◆ Problem details ◆
Check every line of the data for the string "cuchara" and copy the ones that have it.

Data entries
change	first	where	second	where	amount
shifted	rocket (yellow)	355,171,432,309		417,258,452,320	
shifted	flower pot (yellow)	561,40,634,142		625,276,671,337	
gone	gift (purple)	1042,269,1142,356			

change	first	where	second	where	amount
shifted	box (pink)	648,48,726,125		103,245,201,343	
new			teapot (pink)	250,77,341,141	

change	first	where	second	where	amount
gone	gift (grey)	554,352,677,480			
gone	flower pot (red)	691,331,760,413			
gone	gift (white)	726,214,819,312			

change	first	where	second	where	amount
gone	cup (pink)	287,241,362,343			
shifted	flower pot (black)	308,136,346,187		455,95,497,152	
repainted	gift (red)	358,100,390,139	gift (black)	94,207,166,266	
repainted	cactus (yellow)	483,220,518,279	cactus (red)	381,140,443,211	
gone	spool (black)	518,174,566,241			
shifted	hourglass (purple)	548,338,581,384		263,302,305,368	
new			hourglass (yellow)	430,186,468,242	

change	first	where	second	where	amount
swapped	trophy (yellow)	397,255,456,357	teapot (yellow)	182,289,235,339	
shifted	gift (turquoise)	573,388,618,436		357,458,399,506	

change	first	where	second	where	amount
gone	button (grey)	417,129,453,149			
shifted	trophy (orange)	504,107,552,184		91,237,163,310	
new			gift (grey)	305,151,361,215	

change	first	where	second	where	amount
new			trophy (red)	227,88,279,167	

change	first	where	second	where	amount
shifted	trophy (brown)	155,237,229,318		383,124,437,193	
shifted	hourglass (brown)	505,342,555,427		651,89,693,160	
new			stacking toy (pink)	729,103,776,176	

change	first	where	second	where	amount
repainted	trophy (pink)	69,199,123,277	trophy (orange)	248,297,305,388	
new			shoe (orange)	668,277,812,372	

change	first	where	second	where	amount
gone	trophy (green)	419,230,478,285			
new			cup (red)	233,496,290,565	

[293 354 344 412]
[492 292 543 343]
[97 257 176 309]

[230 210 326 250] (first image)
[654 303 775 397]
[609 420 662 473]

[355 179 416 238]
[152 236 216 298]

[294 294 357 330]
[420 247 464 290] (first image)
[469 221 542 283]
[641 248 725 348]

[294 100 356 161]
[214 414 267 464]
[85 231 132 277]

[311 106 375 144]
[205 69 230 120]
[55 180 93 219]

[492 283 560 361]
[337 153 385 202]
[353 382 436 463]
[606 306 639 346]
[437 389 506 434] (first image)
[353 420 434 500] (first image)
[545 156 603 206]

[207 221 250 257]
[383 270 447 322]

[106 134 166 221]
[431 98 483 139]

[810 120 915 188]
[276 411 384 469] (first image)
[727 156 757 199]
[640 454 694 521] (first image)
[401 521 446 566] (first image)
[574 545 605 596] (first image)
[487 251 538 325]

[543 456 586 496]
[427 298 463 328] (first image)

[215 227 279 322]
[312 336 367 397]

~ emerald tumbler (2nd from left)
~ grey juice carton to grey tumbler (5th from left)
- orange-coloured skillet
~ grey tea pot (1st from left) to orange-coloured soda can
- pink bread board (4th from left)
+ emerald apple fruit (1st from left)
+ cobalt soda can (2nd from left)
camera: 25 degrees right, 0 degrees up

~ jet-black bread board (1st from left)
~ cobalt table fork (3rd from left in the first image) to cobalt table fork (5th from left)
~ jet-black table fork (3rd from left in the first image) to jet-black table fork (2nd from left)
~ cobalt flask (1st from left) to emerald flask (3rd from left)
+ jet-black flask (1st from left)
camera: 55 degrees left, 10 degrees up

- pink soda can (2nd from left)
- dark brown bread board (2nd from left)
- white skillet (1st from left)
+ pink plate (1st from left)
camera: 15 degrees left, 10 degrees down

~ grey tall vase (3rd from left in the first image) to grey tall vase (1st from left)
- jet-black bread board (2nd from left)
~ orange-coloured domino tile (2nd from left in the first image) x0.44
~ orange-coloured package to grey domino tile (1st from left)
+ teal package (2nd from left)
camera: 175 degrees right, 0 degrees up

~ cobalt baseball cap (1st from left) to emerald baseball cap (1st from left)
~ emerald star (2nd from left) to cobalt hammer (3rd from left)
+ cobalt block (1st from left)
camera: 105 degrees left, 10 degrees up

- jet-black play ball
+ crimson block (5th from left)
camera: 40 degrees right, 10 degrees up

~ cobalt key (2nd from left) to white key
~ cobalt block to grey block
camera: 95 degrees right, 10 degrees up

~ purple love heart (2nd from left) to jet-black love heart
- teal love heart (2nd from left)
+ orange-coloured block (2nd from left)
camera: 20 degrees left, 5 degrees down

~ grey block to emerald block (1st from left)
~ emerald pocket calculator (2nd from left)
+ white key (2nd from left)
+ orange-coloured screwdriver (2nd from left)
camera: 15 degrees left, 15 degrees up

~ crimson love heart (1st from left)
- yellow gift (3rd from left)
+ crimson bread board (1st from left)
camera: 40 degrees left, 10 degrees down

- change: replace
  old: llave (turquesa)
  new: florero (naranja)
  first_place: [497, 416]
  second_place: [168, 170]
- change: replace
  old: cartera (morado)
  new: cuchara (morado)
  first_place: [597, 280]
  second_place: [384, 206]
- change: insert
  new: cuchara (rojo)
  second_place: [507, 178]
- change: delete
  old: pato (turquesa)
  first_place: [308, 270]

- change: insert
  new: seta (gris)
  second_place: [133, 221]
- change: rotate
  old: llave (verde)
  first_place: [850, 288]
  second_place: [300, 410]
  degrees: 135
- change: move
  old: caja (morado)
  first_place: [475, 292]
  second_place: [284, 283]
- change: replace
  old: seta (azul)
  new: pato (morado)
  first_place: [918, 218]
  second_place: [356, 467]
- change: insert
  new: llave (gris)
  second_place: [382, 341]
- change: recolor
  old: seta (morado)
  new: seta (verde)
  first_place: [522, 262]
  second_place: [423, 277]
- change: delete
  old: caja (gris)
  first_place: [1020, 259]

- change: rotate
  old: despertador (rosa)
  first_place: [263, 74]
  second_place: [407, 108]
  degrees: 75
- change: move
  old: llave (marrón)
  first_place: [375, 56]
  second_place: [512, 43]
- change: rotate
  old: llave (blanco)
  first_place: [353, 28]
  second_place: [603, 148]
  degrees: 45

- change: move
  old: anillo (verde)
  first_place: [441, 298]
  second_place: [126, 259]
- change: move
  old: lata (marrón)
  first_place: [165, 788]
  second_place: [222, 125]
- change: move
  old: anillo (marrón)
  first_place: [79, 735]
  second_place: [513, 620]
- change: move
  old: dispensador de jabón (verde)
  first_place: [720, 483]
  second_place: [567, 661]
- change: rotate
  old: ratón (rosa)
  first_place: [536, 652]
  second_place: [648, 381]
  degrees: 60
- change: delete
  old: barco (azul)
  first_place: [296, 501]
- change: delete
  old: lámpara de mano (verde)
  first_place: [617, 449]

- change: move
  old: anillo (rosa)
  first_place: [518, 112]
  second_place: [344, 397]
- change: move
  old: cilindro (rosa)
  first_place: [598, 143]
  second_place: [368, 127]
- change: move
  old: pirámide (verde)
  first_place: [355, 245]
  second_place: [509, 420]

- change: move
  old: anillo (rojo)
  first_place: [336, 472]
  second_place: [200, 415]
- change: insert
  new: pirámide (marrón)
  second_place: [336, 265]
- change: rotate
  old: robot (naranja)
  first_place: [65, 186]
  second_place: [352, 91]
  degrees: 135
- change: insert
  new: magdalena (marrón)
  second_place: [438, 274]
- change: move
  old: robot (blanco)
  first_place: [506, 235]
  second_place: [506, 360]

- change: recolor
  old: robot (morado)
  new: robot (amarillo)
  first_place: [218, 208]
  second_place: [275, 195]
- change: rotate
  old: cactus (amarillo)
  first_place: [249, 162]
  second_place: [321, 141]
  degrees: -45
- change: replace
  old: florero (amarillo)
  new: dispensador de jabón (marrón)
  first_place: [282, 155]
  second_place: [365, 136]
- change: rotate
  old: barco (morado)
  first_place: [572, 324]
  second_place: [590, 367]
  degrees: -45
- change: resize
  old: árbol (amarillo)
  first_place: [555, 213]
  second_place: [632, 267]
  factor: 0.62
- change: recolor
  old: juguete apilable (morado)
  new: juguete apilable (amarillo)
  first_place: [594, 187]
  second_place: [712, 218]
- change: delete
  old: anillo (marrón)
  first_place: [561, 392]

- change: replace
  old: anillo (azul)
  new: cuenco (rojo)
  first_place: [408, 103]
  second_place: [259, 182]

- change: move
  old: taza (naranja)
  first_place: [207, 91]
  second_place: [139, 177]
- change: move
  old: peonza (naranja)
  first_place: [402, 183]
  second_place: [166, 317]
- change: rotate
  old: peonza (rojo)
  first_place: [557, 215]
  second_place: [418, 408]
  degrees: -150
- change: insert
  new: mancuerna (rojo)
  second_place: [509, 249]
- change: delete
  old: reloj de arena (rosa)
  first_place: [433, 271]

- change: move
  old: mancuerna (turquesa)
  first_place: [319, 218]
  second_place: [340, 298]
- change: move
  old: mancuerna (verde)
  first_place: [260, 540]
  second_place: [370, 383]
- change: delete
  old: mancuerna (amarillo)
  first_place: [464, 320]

◆ Answer box ◆
  new: cuchara (morado)
  new: cuchara (rojo)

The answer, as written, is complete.